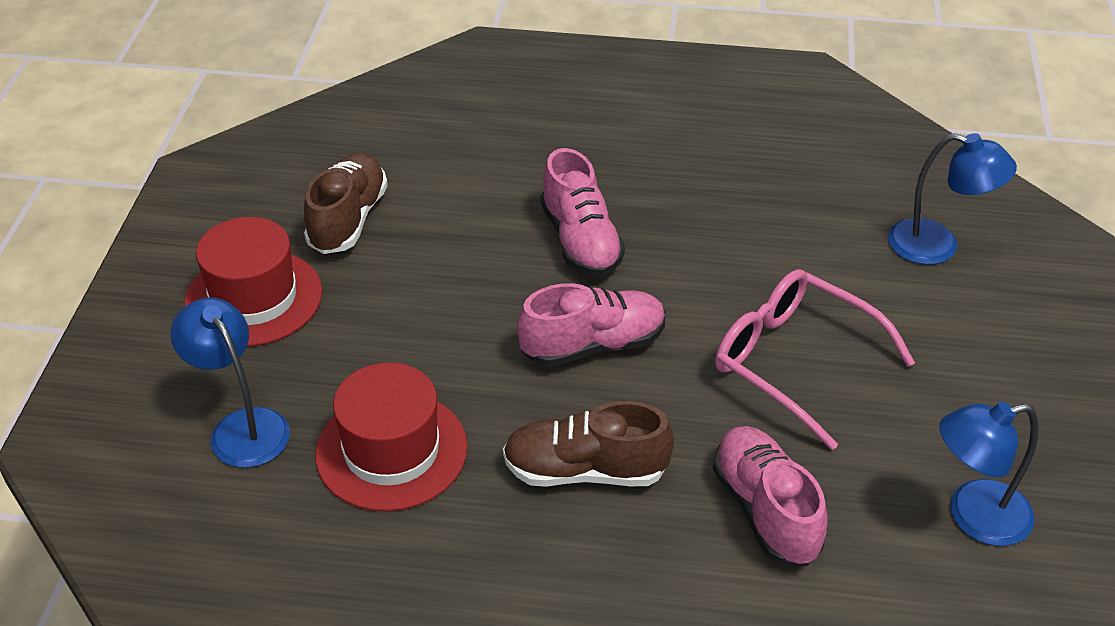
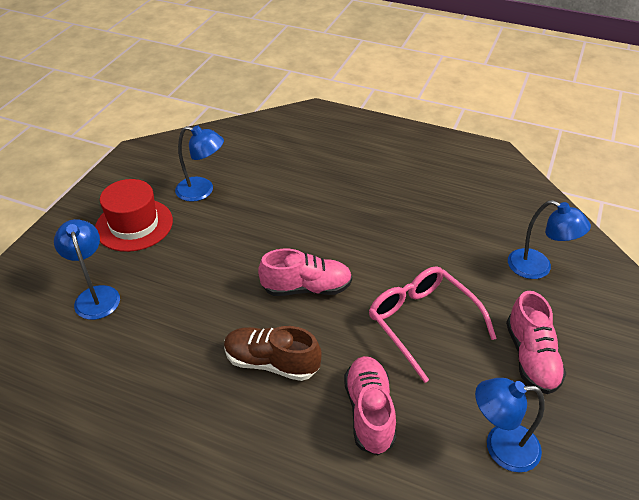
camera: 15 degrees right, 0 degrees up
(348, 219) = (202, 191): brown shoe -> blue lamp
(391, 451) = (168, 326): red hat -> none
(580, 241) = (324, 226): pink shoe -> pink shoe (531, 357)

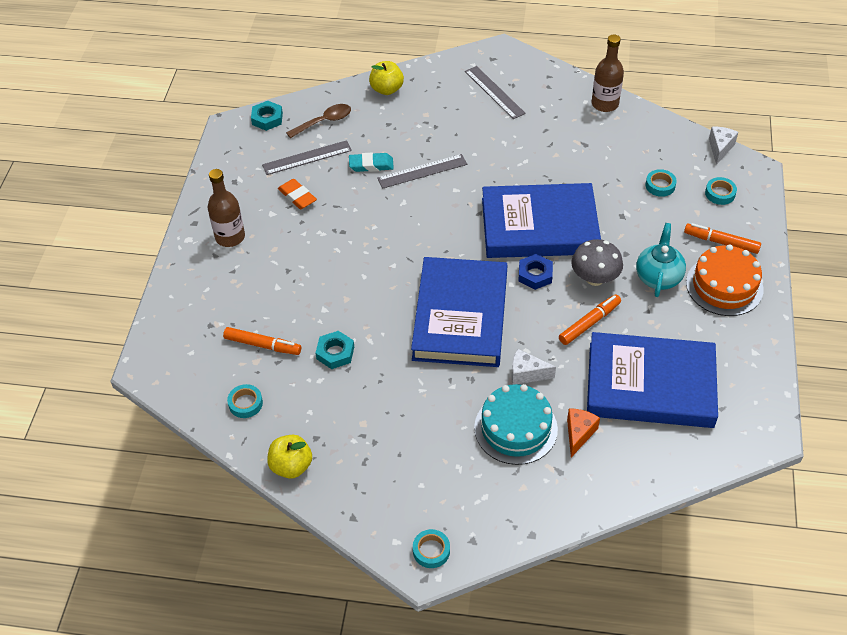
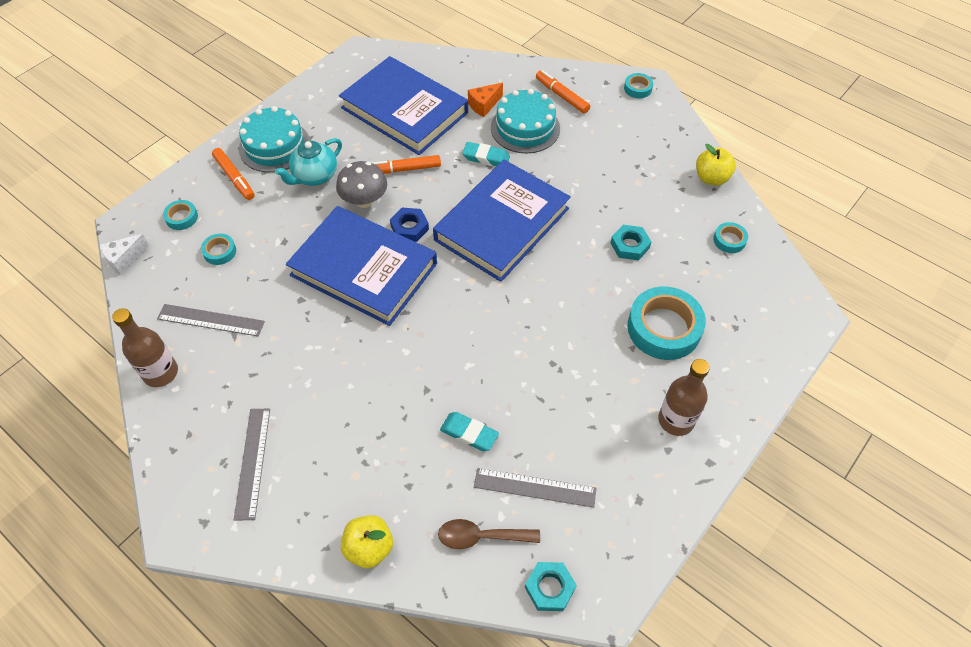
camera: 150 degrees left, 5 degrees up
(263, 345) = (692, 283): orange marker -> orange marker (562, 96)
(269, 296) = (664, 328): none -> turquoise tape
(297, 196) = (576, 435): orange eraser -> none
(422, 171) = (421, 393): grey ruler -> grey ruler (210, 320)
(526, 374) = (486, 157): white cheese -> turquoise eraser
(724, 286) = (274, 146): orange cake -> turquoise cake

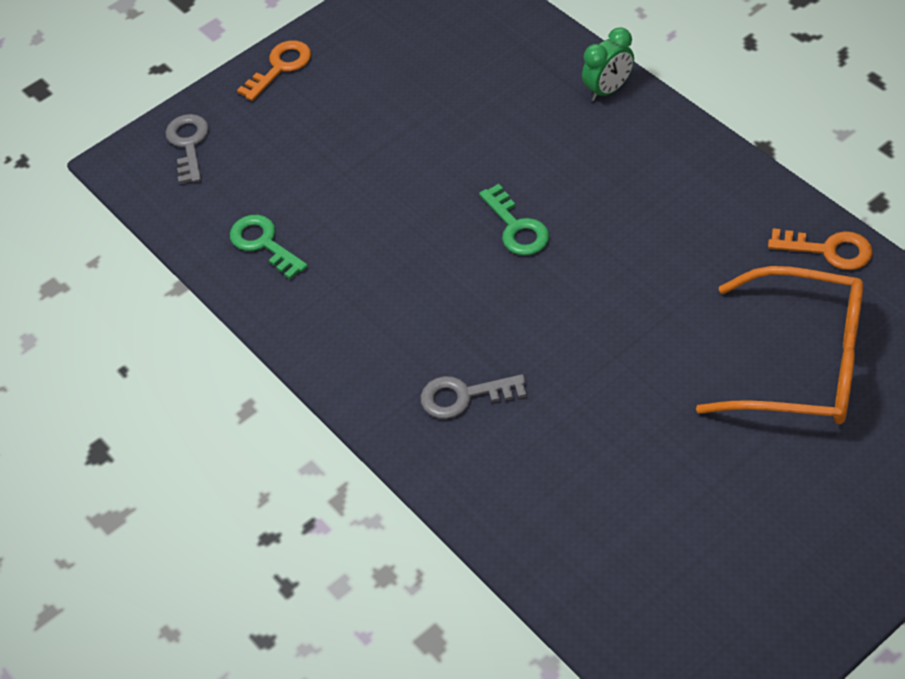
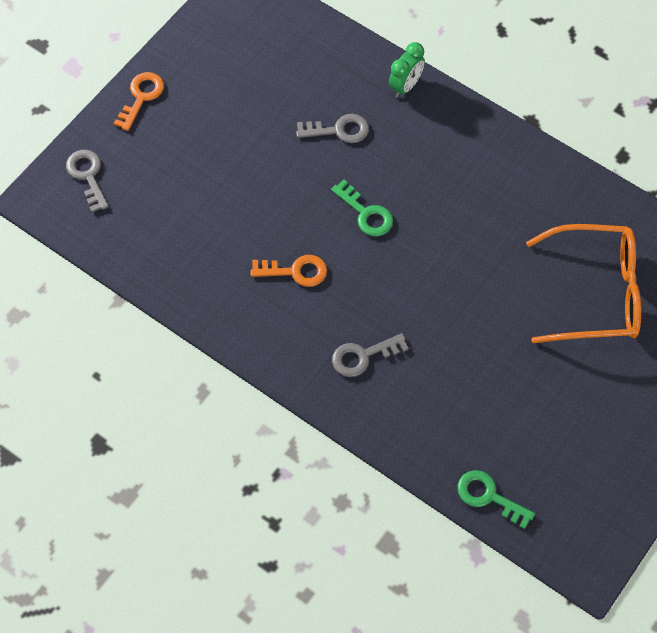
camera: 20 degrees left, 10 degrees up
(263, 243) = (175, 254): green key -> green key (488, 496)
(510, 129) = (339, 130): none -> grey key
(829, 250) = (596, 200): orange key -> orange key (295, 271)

+--

--- REQUIRED WORK ---
A faithful copy of all the records is required, with the pictures left out.

--- EXERCISE RESPONSE ---
camera: 15 degrees right, 0 degrees up
(348, 219) = (202, 191): brown shoe -> blue lamp
(391, 451) = (168, 326): red hat -> none
(580, 241) = (324, 226): pink shoe -> pink shoe (531, 357)

camera: 150 degrees left, 5 degrees up
(263, 345) = (692, 283): orange marker -> orange marker (562, 96)
(269, 296) = (664, 328): none -> turquoise tape
(297, 196) = (576, 435): orange eraser -> none
(422, 171) = (421, 393): grey ruler -> grey ruler (210, 320)
(526, 374) = (486, 157): white cheese -> turquoise eraser
(724, 286) = (274, 146): orange cake -> turquoise cake

camera: 20 degrees left, 10 degrees up
(263, 243) = (175, 254): green key -> green key (488, 496)
(510, 129) = (339, 130): none -> grey key
(829, 250) = (596, 200): orange key -> orange key (295, 271)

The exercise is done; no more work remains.